§ **PROBLEM**:
From the first line of the records below through the line with "white pail |", output each line exactly; skip the pictures.

§ **DATA FOR THIS TASK**:
※

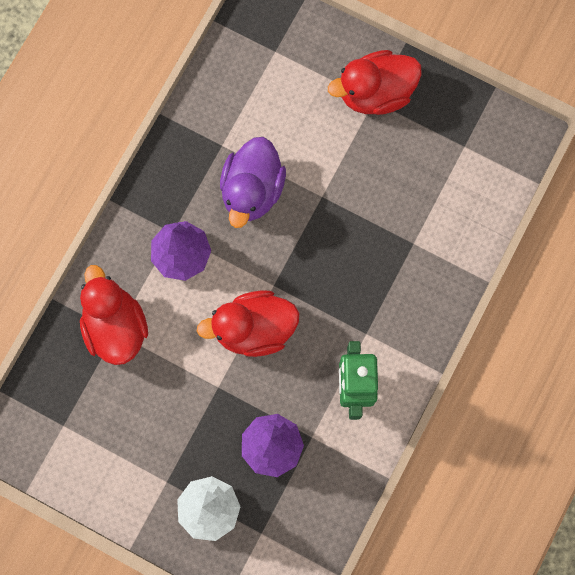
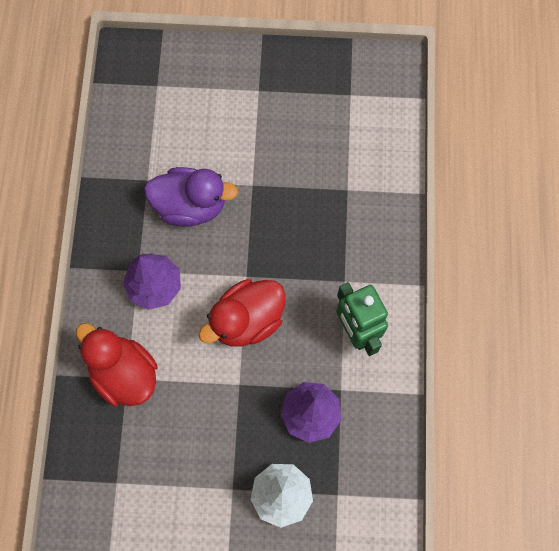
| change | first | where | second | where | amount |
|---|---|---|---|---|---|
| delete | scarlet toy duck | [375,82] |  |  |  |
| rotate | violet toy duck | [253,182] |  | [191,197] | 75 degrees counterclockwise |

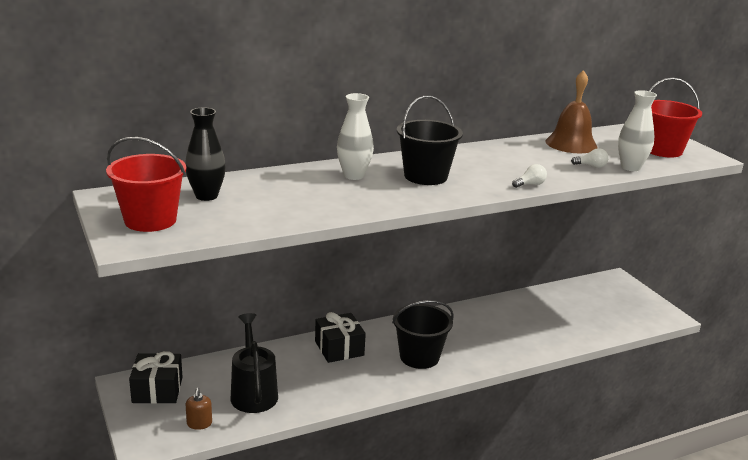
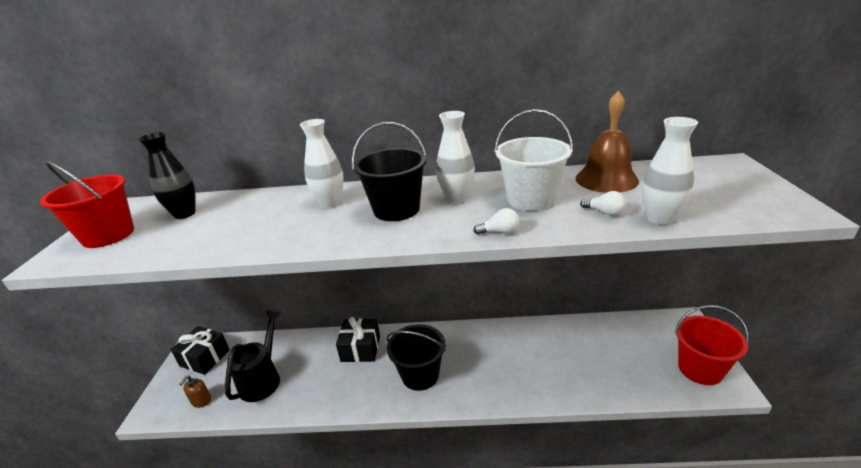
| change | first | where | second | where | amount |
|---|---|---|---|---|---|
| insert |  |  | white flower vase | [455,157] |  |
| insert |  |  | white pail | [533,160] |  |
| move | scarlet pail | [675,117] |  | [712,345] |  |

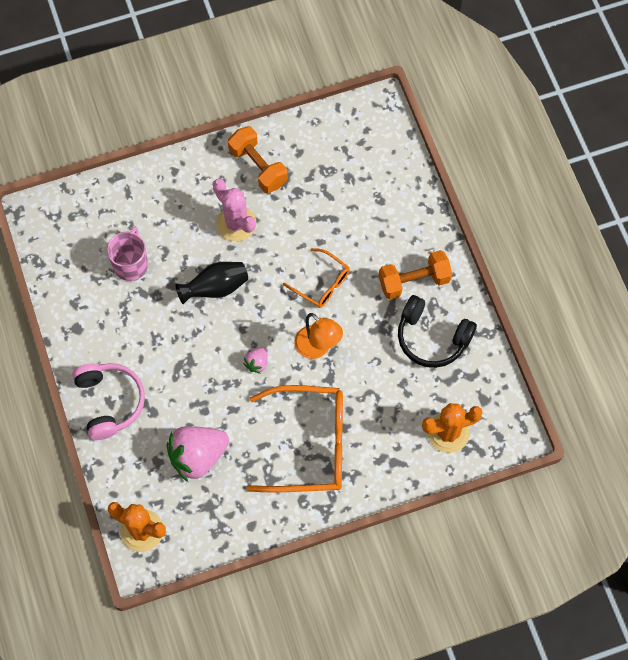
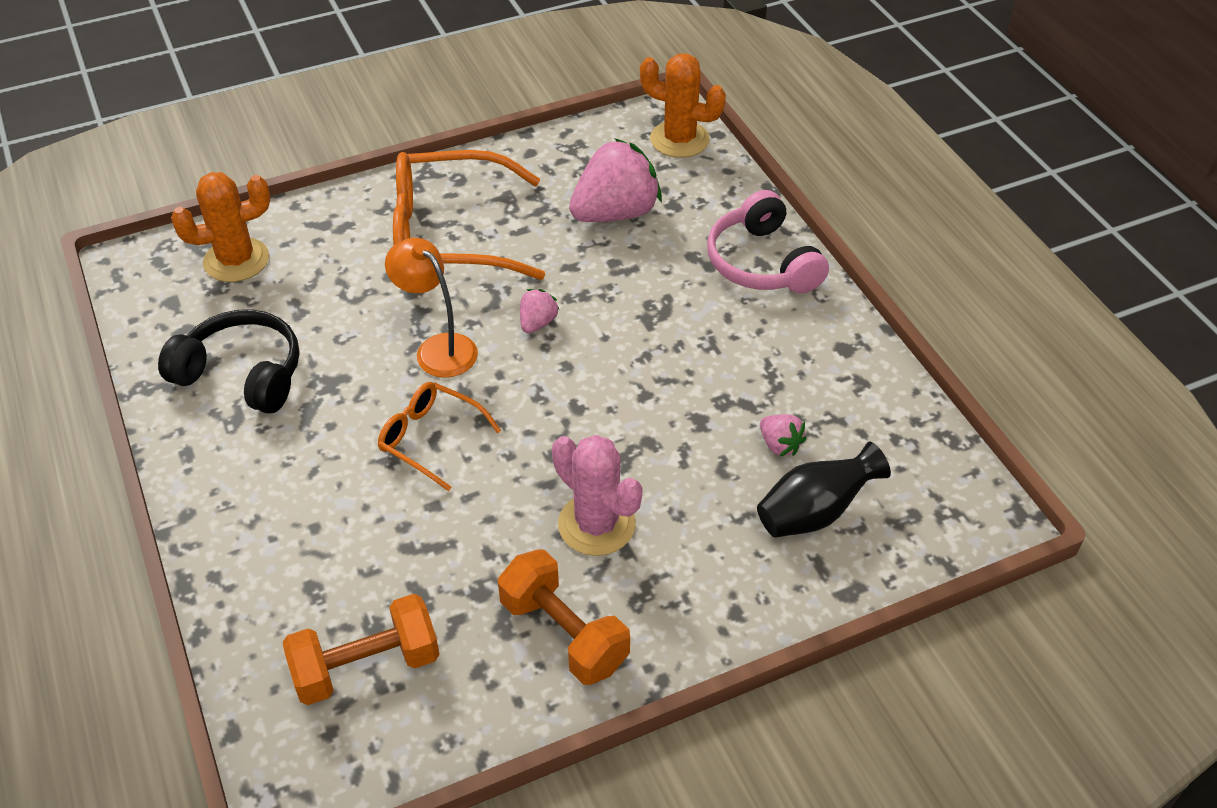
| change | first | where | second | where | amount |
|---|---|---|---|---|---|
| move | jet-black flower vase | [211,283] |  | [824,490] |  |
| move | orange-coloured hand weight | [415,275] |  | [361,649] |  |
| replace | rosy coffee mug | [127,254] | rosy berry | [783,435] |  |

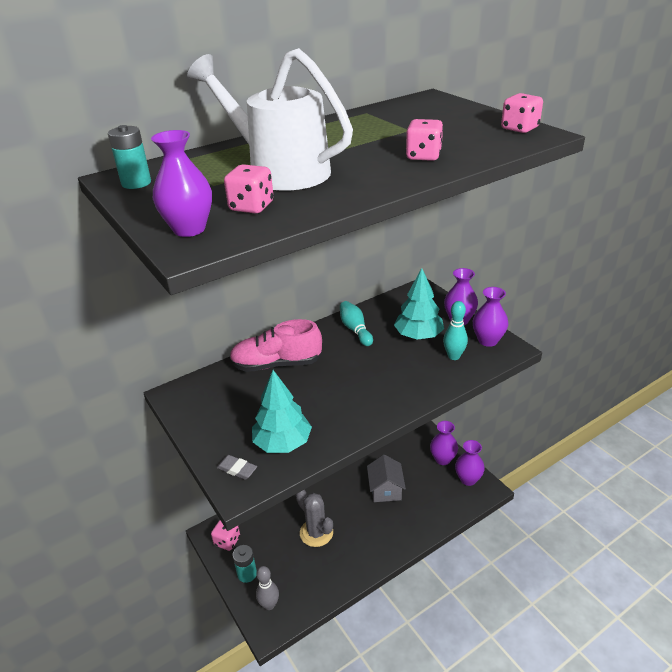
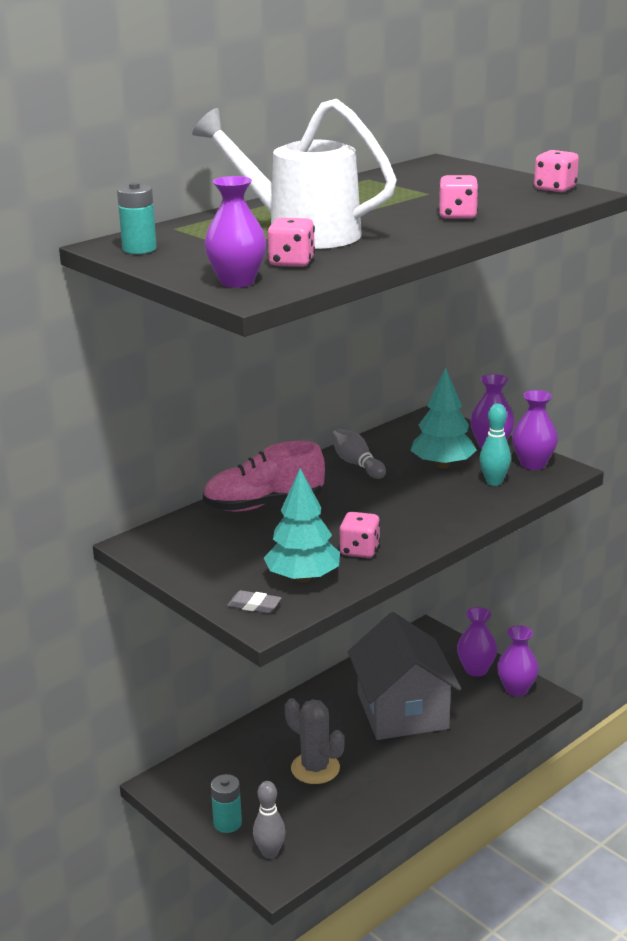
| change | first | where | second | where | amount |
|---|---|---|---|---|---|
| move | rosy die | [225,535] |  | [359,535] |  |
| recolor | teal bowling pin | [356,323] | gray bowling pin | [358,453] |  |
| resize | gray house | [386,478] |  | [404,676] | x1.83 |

※

§ **RESPONSE TO THIS TASK**:
| change | first | where | second | where | amount |
|---|---|---|---|---|---|
| delete | scarlet toy duck | [375,82] |  |  |  |
| rotate | violet toy duck | [253,182] |  | [191,197] | 75 degrees counterclockwise |

| change | first | where | second | where | amount |
|---|---|---|---|---|---|
| insert |  |  | white flower vase | [455,157] |  |
| insert |  |  | white pail | [533,160] |  |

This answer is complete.